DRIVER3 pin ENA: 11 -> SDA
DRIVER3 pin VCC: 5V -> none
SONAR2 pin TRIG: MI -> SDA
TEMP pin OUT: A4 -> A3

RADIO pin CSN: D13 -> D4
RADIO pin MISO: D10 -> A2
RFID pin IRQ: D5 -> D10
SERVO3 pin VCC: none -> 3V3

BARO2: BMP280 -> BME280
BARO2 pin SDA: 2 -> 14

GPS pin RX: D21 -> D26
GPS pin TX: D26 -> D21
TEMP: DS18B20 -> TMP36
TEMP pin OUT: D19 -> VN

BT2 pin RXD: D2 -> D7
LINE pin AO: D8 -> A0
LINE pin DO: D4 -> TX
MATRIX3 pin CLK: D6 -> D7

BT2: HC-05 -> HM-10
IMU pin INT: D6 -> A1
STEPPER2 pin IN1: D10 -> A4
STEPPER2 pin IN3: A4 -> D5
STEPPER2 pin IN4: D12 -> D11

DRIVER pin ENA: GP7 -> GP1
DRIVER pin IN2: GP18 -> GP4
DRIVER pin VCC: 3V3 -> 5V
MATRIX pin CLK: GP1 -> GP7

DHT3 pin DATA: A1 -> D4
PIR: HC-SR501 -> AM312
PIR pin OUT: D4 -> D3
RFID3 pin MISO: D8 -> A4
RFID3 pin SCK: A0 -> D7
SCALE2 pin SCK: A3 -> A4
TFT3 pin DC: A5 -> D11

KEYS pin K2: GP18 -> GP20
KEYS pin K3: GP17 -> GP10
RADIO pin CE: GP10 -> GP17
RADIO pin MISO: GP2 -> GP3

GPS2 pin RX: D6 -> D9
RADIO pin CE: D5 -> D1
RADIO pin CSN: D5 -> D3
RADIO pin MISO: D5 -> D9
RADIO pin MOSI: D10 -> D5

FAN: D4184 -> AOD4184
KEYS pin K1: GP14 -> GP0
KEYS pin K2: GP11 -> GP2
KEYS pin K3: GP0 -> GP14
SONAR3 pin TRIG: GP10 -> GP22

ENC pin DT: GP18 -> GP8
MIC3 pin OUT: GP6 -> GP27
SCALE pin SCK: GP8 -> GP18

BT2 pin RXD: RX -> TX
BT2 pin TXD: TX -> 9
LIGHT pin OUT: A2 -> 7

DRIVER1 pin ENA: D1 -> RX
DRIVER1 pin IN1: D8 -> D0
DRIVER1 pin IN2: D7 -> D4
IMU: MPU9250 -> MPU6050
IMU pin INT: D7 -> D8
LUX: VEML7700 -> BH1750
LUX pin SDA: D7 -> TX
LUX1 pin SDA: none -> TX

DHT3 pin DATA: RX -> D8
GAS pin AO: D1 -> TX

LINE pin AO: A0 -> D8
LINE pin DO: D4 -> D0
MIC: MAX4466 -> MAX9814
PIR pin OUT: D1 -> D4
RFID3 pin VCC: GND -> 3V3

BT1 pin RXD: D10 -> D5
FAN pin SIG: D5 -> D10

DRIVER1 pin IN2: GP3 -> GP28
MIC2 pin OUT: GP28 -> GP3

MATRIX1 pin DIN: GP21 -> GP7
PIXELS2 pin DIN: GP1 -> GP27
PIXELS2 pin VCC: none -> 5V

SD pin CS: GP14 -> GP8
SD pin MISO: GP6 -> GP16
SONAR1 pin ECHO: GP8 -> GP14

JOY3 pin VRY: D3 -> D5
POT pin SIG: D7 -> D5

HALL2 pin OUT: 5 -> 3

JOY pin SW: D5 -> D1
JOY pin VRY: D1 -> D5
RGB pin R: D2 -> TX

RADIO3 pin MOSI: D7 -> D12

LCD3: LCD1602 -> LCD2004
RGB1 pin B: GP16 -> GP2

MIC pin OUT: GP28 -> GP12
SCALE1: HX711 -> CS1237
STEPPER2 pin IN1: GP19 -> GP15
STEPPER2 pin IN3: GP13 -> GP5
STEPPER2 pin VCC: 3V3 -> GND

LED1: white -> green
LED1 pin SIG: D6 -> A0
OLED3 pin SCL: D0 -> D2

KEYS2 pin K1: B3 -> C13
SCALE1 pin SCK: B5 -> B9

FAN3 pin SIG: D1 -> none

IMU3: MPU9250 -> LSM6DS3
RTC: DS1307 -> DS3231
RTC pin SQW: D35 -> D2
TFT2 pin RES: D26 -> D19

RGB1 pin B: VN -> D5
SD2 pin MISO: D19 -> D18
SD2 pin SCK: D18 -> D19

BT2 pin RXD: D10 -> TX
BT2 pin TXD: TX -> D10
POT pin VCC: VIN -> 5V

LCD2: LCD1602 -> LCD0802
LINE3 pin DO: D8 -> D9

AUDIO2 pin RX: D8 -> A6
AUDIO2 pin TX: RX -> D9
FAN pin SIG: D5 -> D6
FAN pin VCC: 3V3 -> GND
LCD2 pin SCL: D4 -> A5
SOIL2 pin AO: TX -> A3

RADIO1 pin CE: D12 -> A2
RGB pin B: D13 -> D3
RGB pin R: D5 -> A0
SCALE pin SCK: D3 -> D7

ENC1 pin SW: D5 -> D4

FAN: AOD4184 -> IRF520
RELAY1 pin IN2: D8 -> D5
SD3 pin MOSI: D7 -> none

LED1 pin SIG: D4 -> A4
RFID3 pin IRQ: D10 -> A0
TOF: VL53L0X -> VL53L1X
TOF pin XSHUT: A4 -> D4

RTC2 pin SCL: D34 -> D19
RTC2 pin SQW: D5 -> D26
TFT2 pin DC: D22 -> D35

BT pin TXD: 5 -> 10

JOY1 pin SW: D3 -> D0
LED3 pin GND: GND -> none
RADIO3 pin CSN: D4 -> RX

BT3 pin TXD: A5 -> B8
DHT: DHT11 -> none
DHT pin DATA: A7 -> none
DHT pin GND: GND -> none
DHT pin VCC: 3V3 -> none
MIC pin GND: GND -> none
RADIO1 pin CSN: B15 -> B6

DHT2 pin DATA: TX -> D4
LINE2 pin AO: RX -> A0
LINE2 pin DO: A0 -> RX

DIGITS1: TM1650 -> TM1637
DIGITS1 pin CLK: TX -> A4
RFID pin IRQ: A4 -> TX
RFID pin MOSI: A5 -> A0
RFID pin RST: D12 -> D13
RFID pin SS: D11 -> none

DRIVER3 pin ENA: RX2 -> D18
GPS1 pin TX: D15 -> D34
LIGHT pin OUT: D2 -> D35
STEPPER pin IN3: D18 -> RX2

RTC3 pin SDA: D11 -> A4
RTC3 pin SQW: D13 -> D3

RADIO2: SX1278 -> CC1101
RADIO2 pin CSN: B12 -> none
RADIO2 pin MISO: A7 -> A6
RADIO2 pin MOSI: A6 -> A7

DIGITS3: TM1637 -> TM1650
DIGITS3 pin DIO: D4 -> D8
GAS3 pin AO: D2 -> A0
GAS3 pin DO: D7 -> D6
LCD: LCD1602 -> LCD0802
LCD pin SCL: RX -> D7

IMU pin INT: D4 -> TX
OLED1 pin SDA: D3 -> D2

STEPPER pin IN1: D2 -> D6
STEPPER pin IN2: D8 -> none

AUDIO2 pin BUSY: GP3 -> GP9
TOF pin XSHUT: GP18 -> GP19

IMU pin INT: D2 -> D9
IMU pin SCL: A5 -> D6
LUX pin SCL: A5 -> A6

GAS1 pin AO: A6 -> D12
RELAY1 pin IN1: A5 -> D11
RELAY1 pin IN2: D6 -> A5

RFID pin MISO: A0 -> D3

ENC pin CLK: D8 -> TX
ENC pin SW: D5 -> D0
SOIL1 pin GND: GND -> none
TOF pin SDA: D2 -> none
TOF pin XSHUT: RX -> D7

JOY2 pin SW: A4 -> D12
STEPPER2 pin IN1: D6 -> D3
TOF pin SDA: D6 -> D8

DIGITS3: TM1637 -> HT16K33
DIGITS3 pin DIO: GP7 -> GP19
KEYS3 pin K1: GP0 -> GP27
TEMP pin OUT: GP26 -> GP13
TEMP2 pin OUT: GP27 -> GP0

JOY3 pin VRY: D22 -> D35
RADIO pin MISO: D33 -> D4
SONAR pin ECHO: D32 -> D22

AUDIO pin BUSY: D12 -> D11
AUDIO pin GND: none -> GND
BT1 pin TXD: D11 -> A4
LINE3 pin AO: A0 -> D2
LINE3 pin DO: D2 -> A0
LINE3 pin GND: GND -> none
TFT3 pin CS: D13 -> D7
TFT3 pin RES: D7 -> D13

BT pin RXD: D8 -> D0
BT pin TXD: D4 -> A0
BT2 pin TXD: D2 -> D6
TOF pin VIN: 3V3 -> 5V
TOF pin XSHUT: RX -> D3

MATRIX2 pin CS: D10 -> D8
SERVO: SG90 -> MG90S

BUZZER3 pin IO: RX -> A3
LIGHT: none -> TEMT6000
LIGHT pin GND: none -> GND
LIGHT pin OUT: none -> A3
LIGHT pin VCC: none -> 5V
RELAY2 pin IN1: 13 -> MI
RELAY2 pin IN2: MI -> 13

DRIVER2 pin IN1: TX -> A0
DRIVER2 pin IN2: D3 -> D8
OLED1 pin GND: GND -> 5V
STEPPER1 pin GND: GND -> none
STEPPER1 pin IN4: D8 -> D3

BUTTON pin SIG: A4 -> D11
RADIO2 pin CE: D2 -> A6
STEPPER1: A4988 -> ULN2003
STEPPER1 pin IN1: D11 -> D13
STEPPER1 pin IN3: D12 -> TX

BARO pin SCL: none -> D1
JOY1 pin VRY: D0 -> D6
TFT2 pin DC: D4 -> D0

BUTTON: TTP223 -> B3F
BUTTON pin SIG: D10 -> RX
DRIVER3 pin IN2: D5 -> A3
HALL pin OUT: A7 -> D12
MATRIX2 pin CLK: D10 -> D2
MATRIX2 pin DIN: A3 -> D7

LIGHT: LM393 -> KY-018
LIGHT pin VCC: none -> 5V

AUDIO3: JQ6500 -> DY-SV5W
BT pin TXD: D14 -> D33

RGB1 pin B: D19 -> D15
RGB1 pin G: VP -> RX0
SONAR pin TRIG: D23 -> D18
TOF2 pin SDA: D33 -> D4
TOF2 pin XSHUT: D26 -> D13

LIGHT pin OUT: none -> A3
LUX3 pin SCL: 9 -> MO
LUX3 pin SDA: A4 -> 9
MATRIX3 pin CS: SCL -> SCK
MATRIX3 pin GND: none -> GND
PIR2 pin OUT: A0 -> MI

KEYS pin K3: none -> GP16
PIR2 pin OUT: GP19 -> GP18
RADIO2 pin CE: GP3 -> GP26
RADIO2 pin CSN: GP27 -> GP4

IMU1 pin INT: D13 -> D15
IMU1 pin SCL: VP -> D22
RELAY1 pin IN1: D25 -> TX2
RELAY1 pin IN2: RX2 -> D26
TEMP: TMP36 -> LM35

□ □ □ □

The problem: Only one stretch of the entries above is wanted: the lines from the one containing "KEYS pin K1: GP14 -> GP0" through the one containing "DRIVER1 pin ENA: D1 -> RX". Please reproduce it exactly.

Expected answer:
KEYS pin K1: GP14 -> GP0
KEYS pin K2: GP11 -> GP2
KEYS pin K3: GP0 -> GP14
SONAR3 pin TRIG: GP10 -> GP22

ENC pin DT: GP18 -> GP8
MIC3 pin OUT: GP6 -> GP27
SCALE pin SCK: GP8 -> GP18

BT2 pin RXD: RX -> TX
BT2 pin TXD: TX -> 9
LIGHT pin OUT: A2 -> 7

DRIVER1 pin ENA: D1 -> RX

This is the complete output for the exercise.